Object change listings:

□ □ □ □

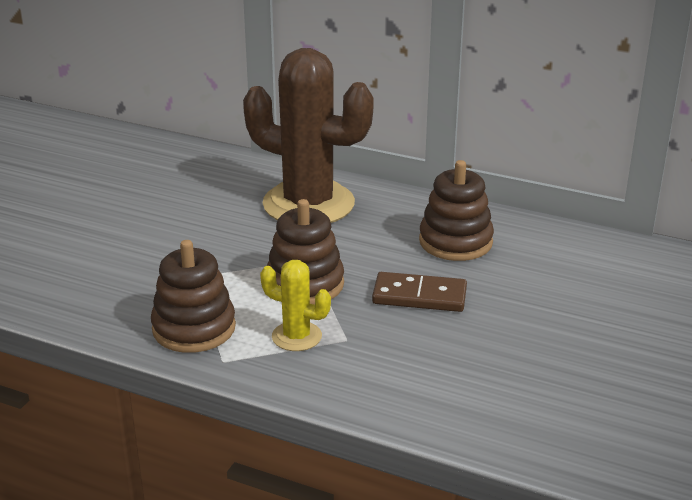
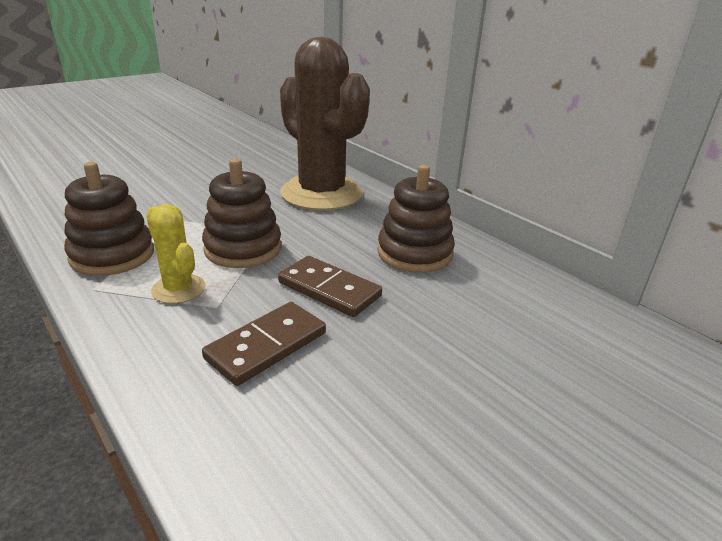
camera: 25 degrees right, 0 degrees up
(420, 354) = (266, 345): none -> brown domino

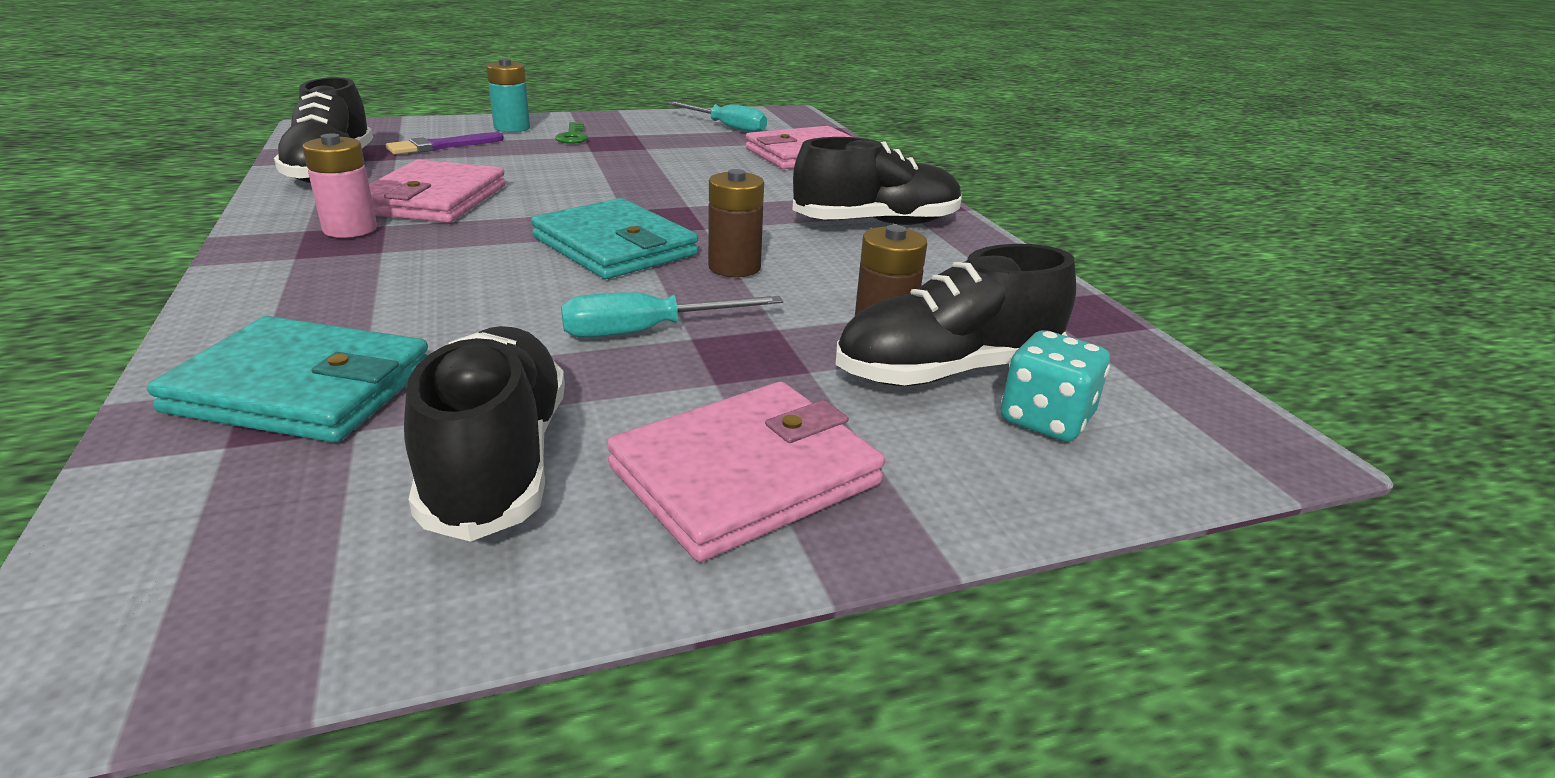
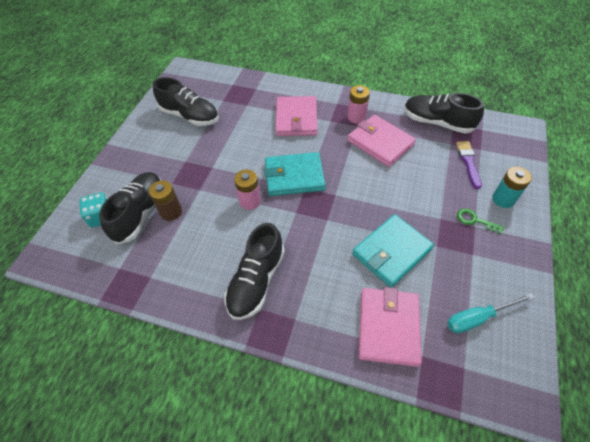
camera: 130 degrees right, 25 degrees up
(302, 388) = (247, 95): turquoise wallet -> turquoise wallet (392, 252)
(647, 331) = (223, 159): turquoise screwdriver -> none
(734, 267) = (250, 201): brown battery -> pink battery
(744, 475) = (147, 148): pink wallet -> pink wallet (296, 118)

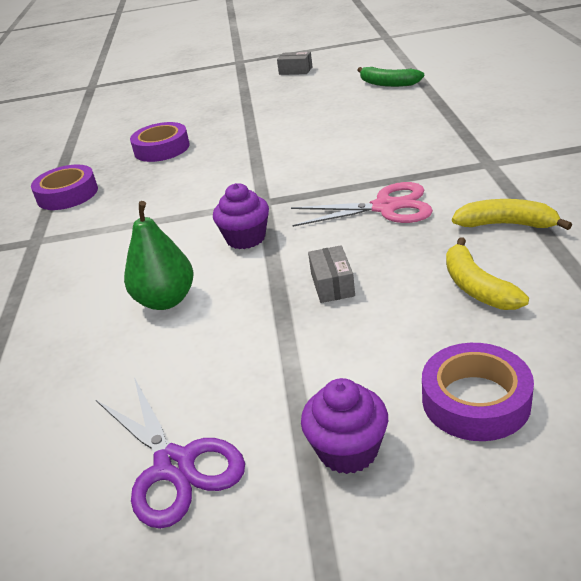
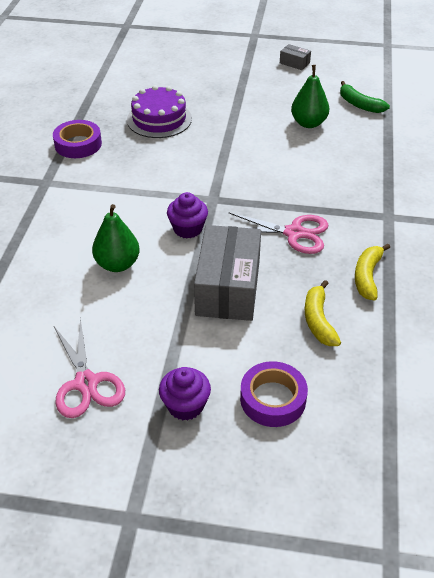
camera: 10 degrees right, 10 degrees up
(162, 149) = (159, 119): purple tape -> purple cake
(174, 465) = (86, 383): purple scissors -> pink scissors
(332, 284) = (228, 287): grey box -> grey box, size x2.32
(341, 111) = (308, 123): none -> green pear
(506, 224) = (367, 276): yellow banana -> yellow banana turned 105 degrees counterclockwise

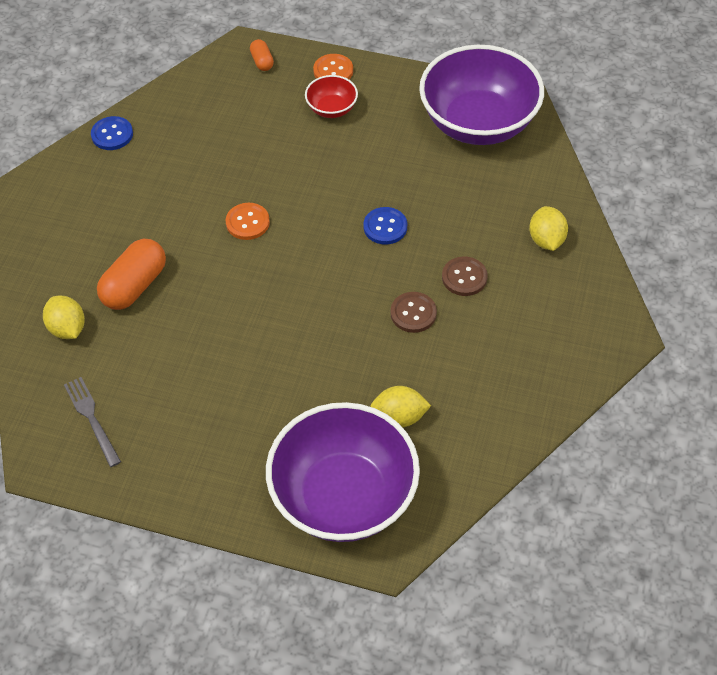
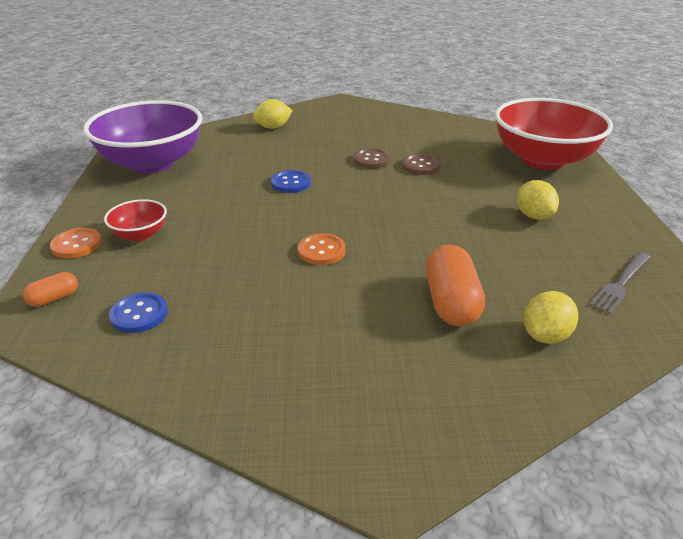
camera: 110 degrees left, 20 degrees down
(112, 134) = (214, 403): blue button -> blue button (139, 314)
(134, 285) = (451, 302): orange capsule -> orange capsule turned 75 degrees clockwise
(344, 496) = (543, 159): purple bowl -> red bowl
(399, 417) = (464, 152): yellow lemon -> yellow lemon (533, 216)
(464, 277) = (325, 148): brown button -> brown button (421, 166)

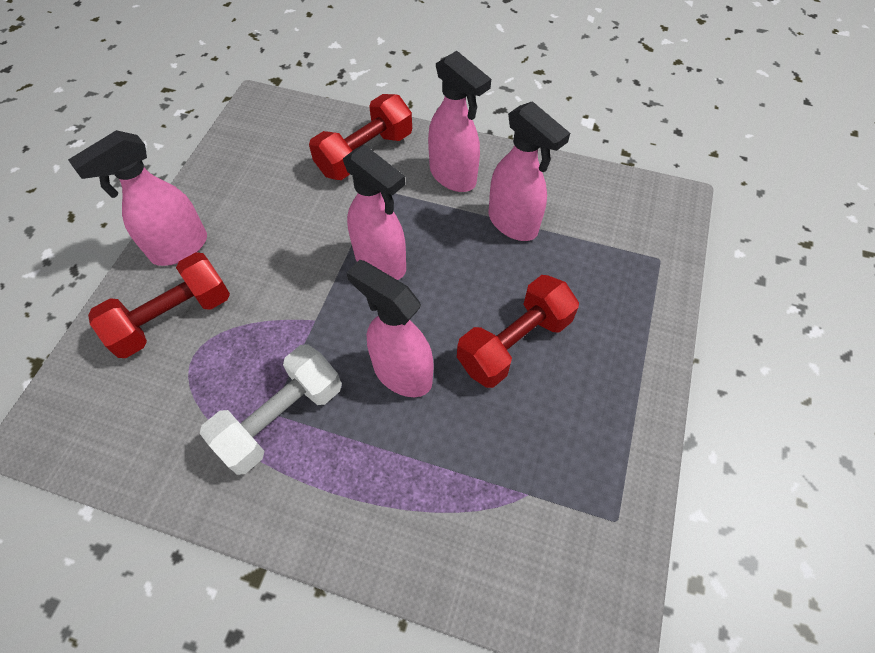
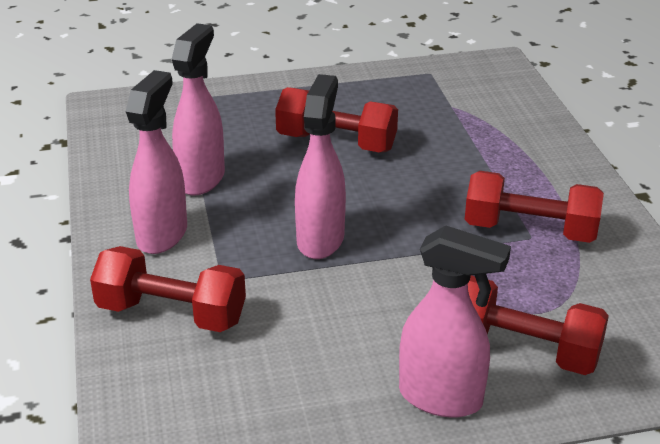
camera: 120 degrees left, 25 degrees down
(281, 418) = (530, 230): white dumbbell -> red dumbbell
(401, 373) = (422, 186): pink spray bottle -> none

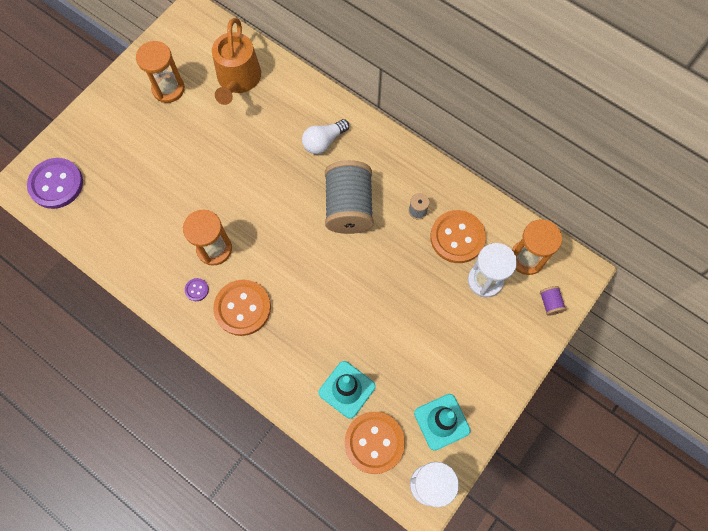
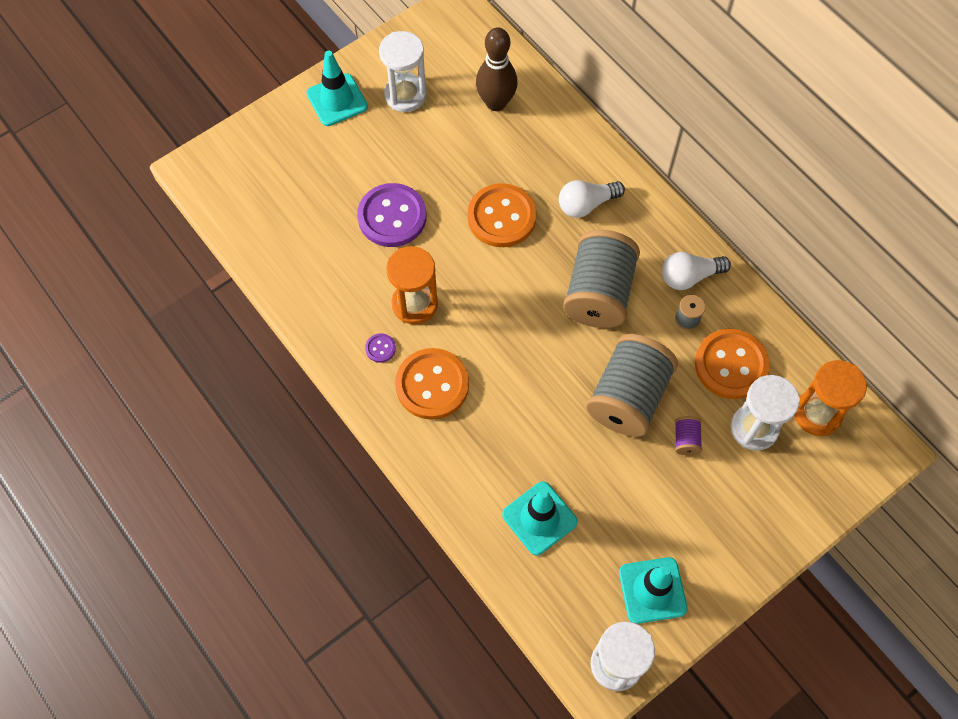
camera: 15 degrees right, 5 degrees down
(56, 184) = (239, 179): purple button -> purple button (392, 217)
(117, 105) = (337, 100): none -> turquoise traffic cone
(168, 89) = (405, 95): orange hourglass -> white hourglass
(238, 79) = (496, 103): orange watering can -> brown bowling pin
(374, 442) = (558, 593): orange button -> orange button (501, 217)
(389, 280) = (628, 397): none -> grey spool
(411, 178) = (689, 277): none -> white light bulb
(550, 303) = (834, 478): purple spool -> purple spool (686, 440)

□ □ □ □

**Brief**
For every line above that includes the word "none", return the line.

**Task result**
(420, 354) = (266, 345): none -> brown domino
(647, 331) = (223, 159): turquoise screwdriver -> none
(341, 111) = (308, 123): none -> green pear
(401, 373) = (422, 186): pink spray bottle -> none
(117, 105) = (337, 100): none -> turquoise traffic cone
(389, 280) = (628, 397): none -> grey spool
(411, 178) = (689, 277): none -> white light bulb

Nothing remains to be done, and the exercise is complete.